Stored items
──────────

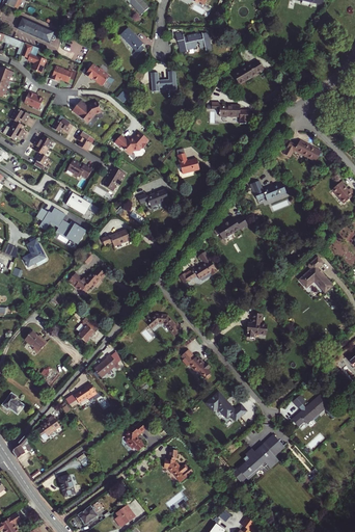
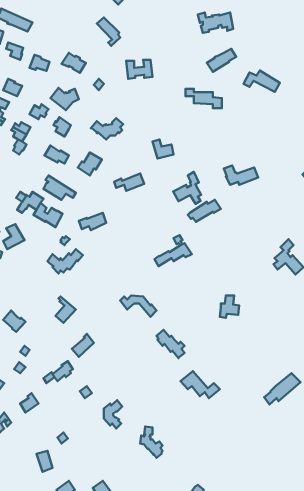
building: [175,32,212,53] -> [198,13,233,33]
building: [283,140,321,162] -> [244,71,280,92]
building: none -> [173,172,201,204]
building: [230,434,286,485] -> none

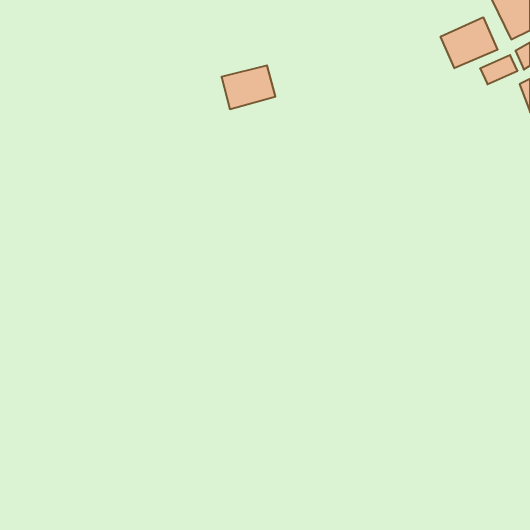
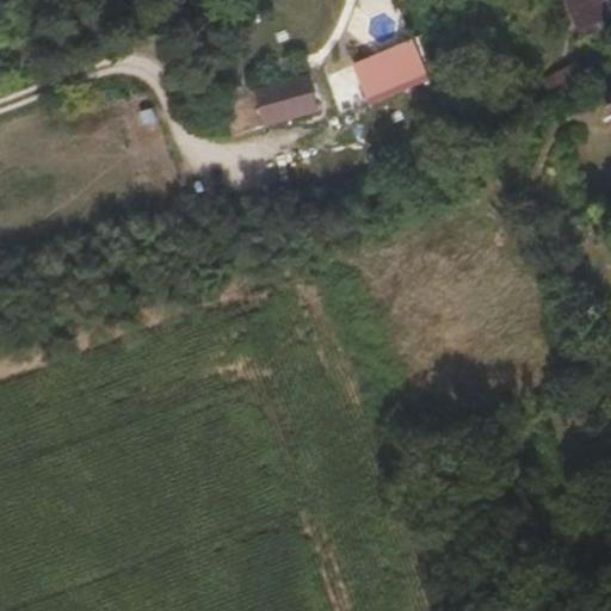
building: [441,17,498,68] -> none
building: none -> [352,38,427,101]

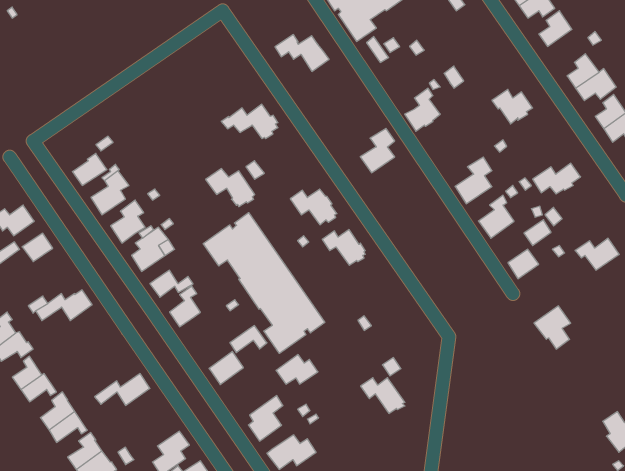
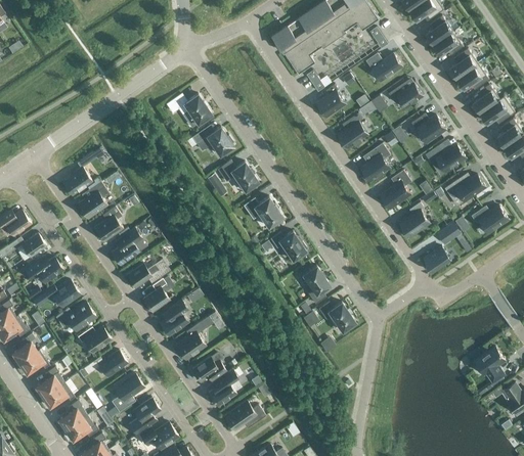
building: none -> [365,53,400,81]
building: none -> [455,63,487,89]
building: [275,35,329,71] -> [165,93,210,124]
building: none -> [387,83,421,106]
building: none -> [315,84,344,116]
building: none -> [425,144,465,172]
building: [360,128,395,173] -> [359,143,388,180]
building: [206,169,255,207] -> [215,159,256,191]
building: [203,213,325,353] -> none
building: [575,238,619,270] -> [470,206,507,232]
building: none -> [23,256,60,282]
building: none -> [300,265,328,304]
building: [534,306,571,349] -> [473,347,504,382]
building: none -> [158,300,186,334]
building: none -> [53,303,93,330]
building: none -> [75,326,110,352]
building: [276,355,318,384] -> [189,356,224,380]
building: [361,378,405,413] -> [316,302,353,331]
building: none -> [113,373,142,411]

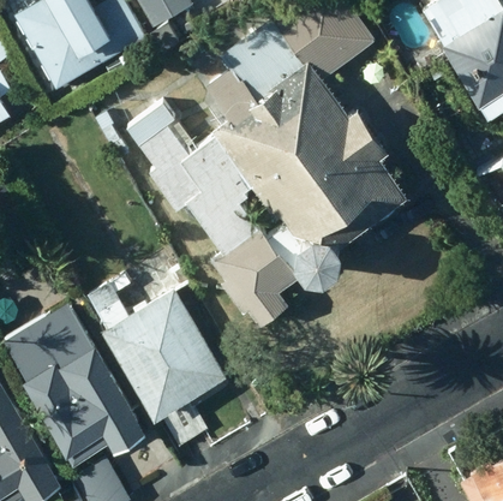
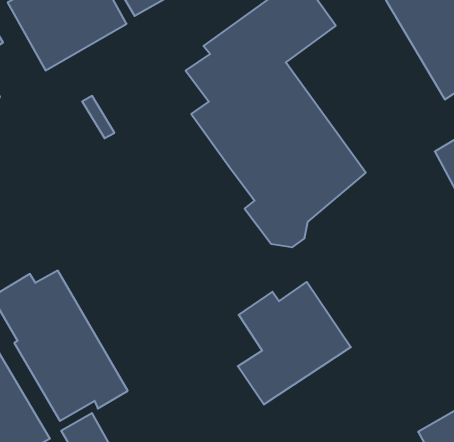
building: [127,103,298,327] -> none
building: [88,284,232,449] -> none
building: none -> [238,282,351,405]

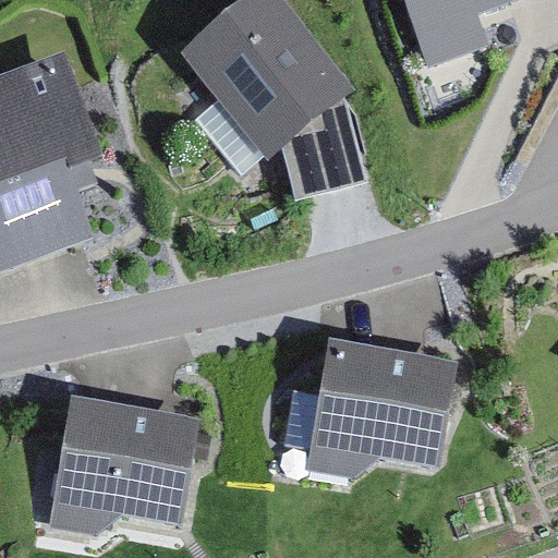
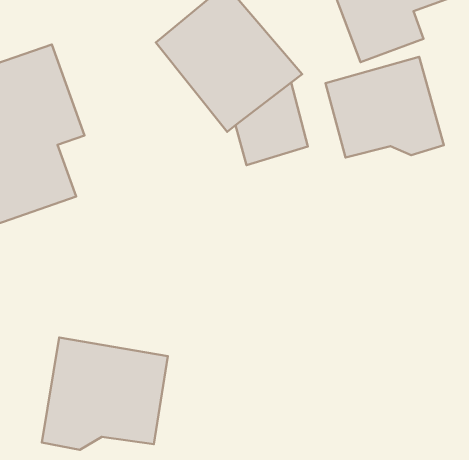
building: none -> [326,57,444,158]
building: [304,339,456,470] -> none

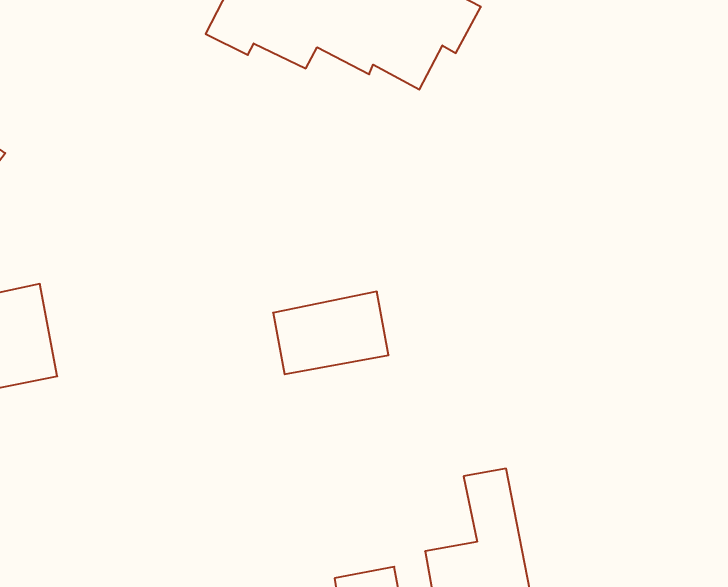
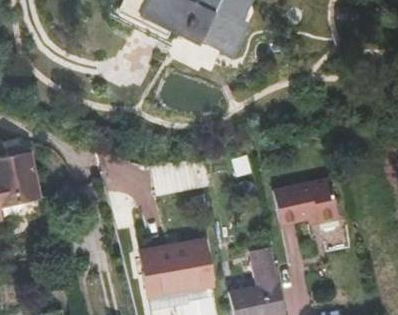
building: none -> [272,179,338,224]
building: none -> [140,240,211,296]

──────────

### TASK GOAL
Leave out the pictures and repeat exactly the lines from the one containing "building: none -> [455,63,487,89]" through the last line of the entries.

### TASK SOLUTION
building: none -> [455,63,487,89]
building: [275,35,329,71] -> [165,93,210,124]
building: none -> [387,83,421,106]
building: none -> [315,84,344,116]
building: none -> [425,144,465,172]
building: [360,128,395,173] -> [359,143,388,180]
building: [206,169,255,207] -> [215,159,256,191]
building: [203,213,325,353] -> none
building: [575,238,619,270] -> [470,206,507,232]
building: none -> [23,256,60,282]
building: none -> [300,265,328,304]
building: [534,306,571,349] -> [473,347,504,382]
building: none -> [158,300,186,334]
building: none -> [53,303,93,330]
building: none -> [75,326,110,352]
building: [276,355,318,384] -> [189,356,224,380]
building: [361,378,405,413] -> [316,302,353,331]
building: none -> [113,373,142,411]

building: [127,103,298,327] -> none
building: [88,284,232,449] -> none
building: none -> [238,282,351,405]

building: none -> [326,57,444,158]
building: [304,339,456,470] -> none

building: none -> [272,179,338,224]
building: none -> [140,240,211,296]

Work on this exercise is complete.